» **Task input**:
####################

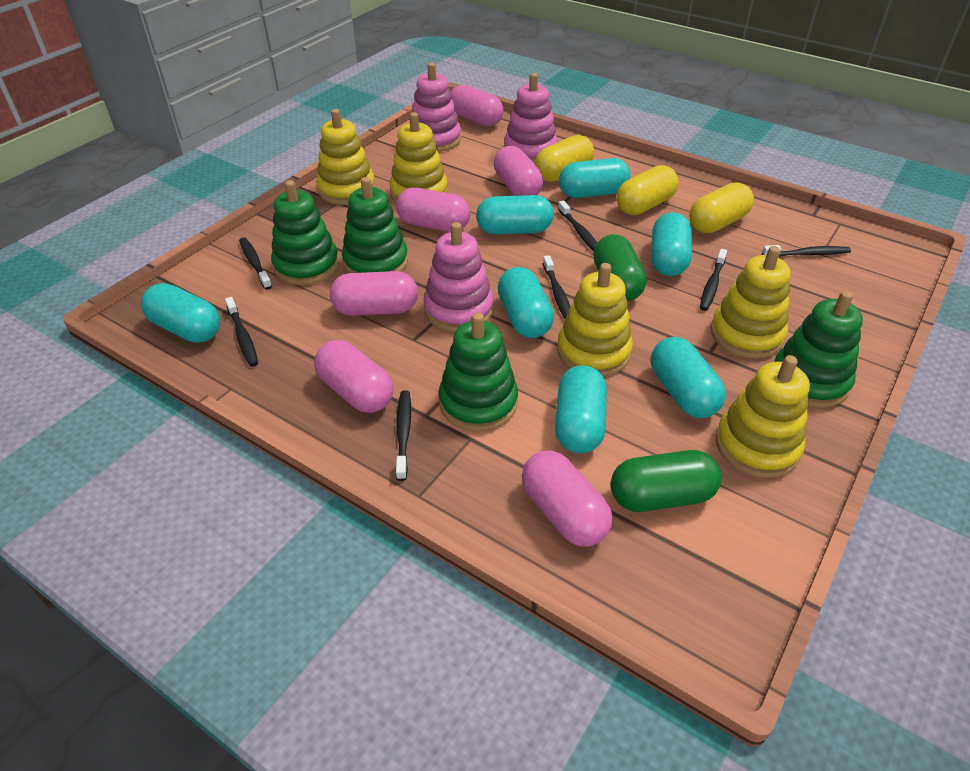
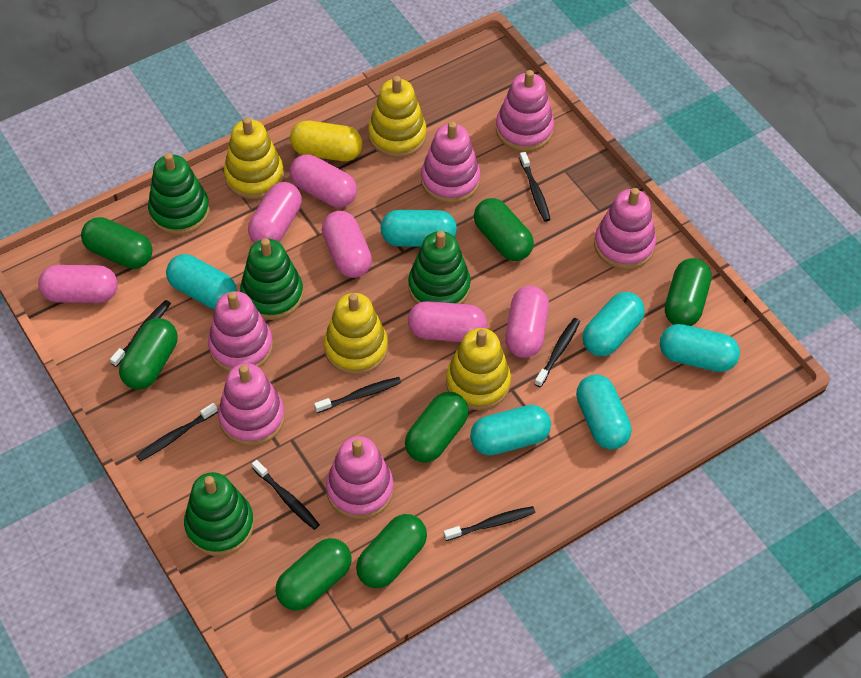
green capsule: 2 -> 7
pink stacking toy: 3 -> 6
turquoise capsule: 7 -> 6
yellow capsule: 3 -> 1
yellow stacking toy: 5 -> 4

####################

Omit every picture, and otherwise quote the entries exactly.

green capsule: 2 -> 7
pink stacking toy: 3 -> 6
turquoise capsule: 7 -> 6
yellow capsule: 3 -> 1
yellow stacking toy: 5 -> 4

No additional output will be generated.